Task instructions:
A single number is needed: how many lines of the data below contain "green".

——

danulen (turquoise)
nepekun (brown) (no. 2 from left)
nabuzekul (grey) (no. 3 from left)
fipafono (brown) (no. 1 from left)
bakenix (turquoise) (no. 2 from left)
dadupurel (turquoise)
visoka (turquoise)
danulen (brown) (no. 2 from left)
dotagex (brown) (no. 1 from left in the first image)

——

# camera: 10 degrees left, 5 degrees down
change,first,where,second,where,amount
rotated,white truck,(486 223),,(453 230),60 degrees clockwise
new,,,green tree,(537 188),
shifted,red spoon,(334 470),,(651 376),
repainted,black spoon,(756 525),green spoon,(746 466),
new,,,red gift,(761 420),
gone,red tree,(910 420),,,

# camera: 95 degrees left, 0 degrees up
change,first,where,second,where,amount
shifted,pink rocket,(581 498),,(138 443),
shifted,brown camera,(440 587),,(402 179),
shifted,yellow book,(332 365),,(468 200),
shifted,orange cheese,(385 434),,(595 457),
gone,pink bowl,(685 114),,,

——

Response box:
2